__What you will do__: Gather every line of the data below that contains the word "fabric", copying each line in full. Case counts.

__Extracted entries__:
----

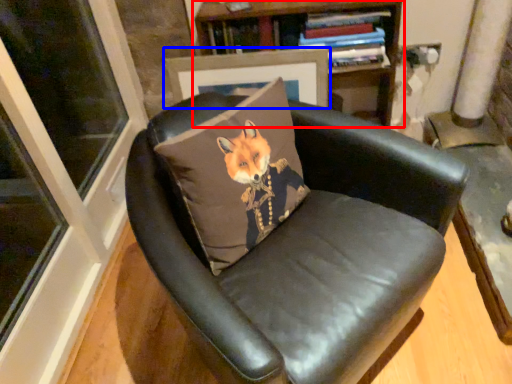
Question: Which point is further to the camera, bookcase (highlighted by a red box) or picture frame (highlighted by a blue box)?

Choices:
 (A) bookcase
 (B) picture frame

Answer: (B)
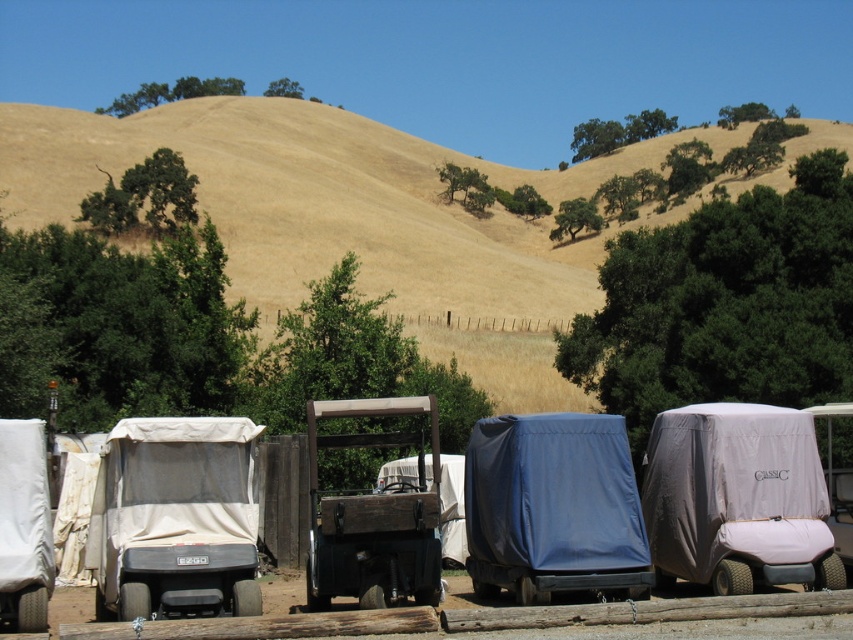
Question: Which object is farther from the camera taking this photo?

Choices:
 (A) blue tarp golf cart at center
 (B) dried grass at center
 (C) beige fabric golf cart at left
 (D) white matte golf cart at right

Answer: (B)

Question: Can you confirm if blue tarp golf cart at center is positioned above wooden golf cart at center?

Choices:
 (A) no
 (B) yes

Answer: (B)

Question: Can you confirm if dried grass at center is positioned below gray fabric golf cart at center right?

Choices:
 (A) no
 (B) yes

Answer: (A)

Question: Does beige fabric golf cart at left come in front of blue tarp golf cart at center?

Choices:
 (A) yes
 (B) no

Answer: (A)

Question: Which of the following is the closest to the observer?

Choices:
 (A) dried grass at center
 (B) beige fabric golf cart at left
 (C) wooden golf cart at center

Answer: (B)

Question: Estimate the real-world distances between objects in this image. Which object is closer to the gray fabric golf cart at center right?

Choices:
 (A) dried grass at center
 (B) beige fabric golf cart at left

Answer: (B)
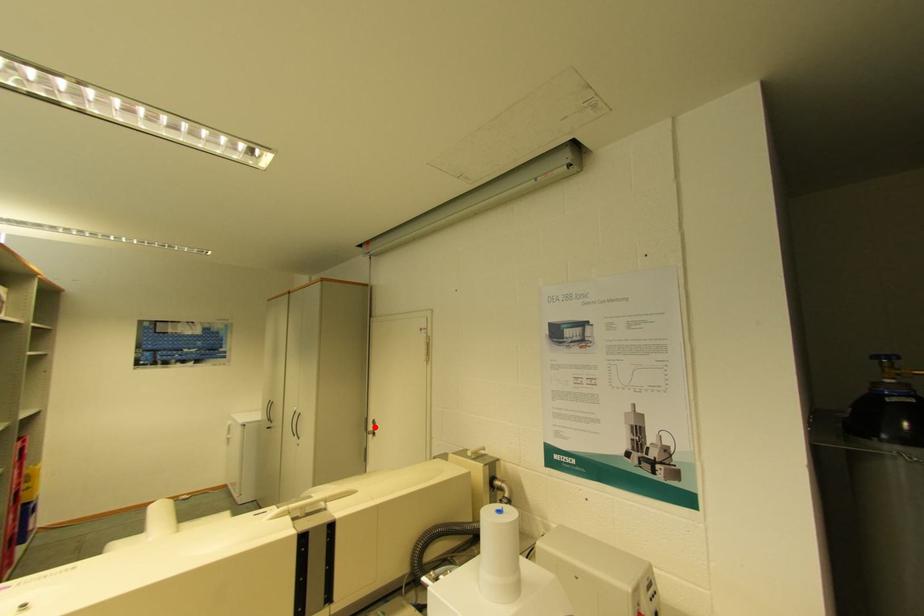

----

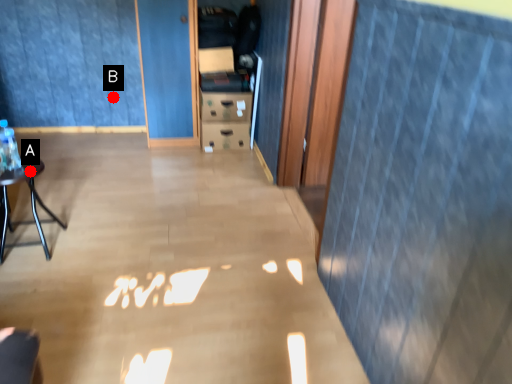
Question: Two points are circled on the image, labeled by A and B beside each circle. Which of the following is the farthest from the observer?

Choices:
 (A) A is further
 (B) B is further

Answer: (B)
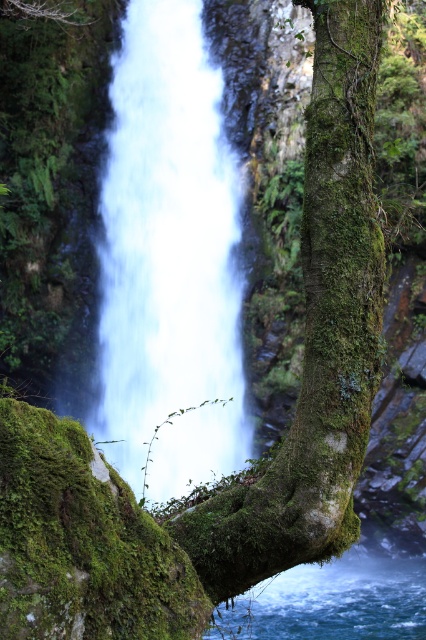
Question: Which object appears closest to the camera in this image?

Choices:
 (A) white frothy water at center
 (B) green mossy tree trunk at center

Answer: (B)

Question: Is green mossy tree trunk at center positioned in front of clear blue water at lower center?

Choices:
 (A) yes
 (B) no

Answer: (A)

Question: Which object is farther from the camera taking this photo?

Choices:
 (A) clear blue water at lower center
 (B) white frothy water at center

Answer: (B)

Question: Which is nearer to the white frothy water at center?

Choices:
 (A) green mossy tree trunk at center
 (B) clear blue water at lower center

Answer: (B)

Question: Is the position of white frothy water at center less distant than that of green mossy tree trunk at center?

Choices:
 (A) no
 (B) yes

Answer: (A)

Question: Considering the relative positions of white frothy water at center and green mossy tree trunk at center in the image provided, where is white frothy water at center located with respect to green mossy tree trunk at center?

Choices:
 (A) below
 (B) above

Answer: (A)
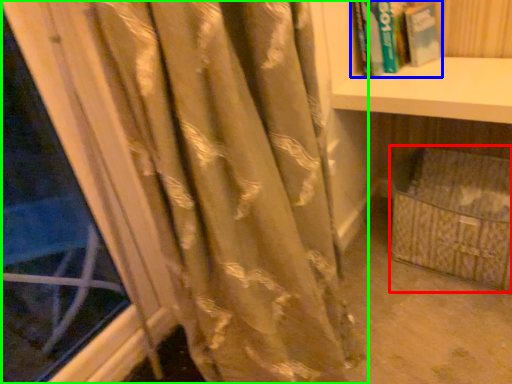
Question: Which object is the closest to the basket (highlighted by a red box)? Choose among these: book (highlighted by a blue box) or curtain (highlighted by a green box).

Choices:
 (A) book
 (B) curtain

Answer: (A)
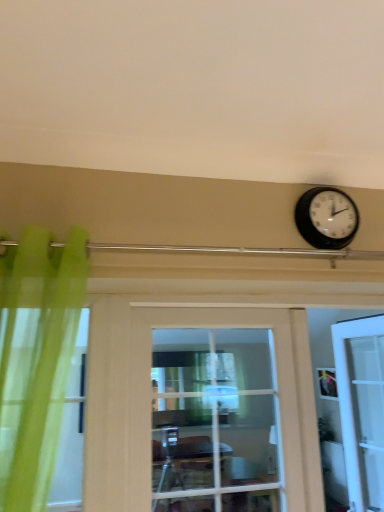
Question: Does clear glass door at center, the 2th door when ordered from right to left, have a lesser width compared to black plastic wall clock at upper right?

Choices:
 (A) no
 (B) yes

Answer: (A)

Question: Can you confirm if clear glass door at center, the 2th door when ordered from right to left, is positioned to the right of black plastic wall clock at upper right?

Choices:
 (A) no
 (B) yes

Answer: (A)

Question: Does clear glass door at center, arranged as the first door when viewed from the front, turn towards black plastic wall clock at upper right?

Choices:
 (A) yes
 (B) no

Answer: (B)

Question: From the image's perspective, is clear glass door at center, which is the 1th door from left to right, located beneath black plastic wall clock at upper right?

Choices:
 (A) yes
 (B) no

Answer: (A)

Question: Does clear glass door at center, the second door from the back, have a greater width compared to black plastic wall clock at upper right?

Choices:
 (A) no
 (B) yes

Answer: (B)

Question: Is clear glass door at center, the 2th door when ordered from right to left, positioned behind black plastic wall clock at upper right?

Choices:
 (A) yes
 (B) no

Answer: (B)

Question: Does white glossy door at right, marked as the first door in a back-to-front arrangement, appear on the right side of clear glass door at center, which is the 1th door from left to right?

----

__Solution to the problem__:
 (C) beige fabric golf cart at left
Question: Can you confirm if dried grass at center is positioned below gray fabric golf cart at center right?
Question: Does beige fabric golf cart at left come in front of blue tarp golf cart at center?
 (B) beige fabric golf cart at left
Question: Estimate the real-world distances between objects in this image. Which object is closer to the gray fabric golf cart at center right?
 (B) beige fabric golf cart at left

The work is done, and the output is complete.